WHAT THIS TASK INVOLVES:
Take the data below and copy exactly the lines starting at the one with "(206, 289) = (285, 200): green" and finishing at the one with "(637, 163) = (696, 241): pink", both included.

EXTRACTED RECORDS:
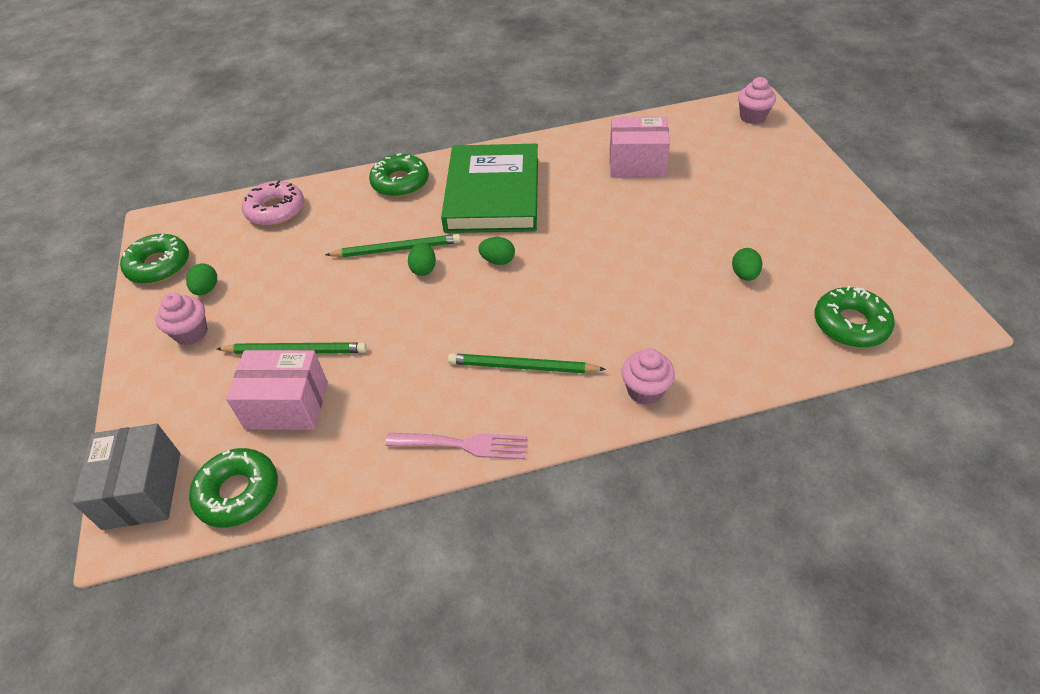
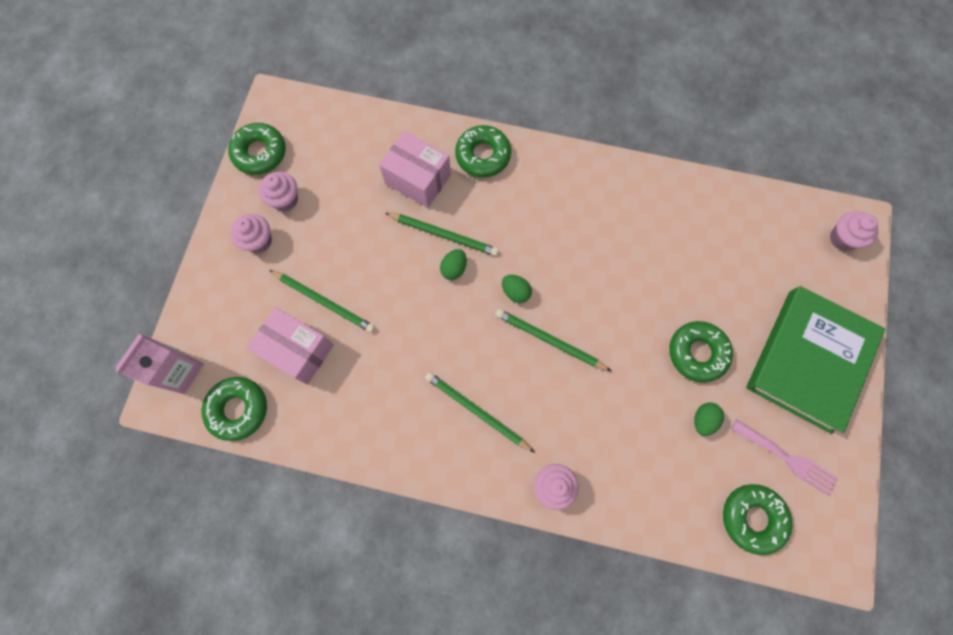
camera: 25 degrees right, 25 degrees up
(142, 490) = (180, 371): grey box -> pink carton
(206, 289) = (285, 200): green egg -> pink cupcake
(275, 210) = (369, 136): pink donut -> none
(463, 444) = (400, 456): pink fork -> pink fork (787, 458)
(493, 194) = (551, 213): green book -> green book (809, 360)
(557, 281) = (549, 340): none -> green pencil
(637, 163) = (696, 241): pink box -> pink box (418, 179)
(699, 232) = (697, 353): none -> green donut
==
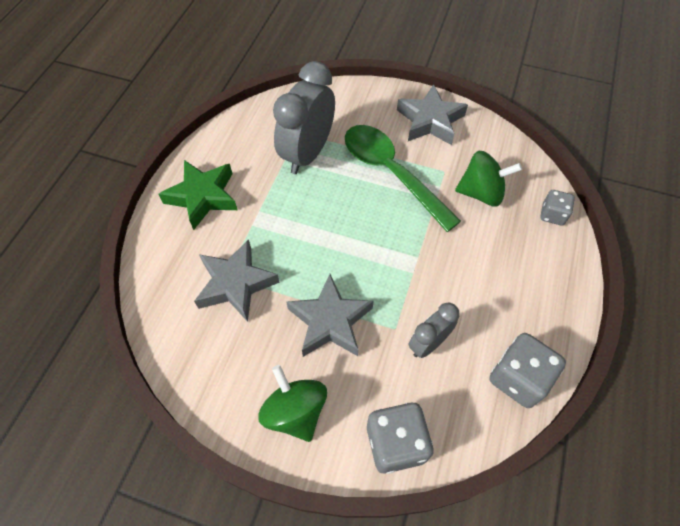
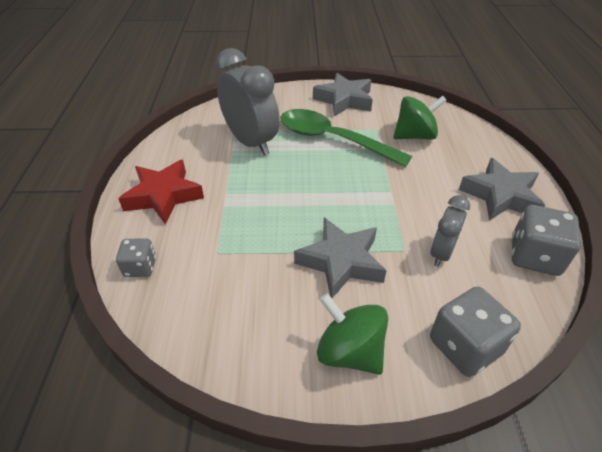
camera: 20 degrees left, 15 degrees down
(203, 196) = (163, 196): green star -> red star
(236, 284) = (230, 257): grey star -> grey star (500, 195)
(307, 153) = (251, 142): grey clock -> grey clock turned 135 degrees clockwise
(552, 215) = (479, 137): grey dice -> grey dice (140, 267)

SOLVED PROBLEM:
(206, 289) = (285, 200): green egg -> pink cupcake
(275, 210) = (369, 136): pink donut -> none
(463, 444) = (400, 456): pink fork -> pink fork (787, 458)
(493, 194) = (551, 213): green book -> green book (809, 360)
(557, 281) = (549, 340): none -> green pencil
(637, 163) = (696, 241): pink box -> pink box (418, 179)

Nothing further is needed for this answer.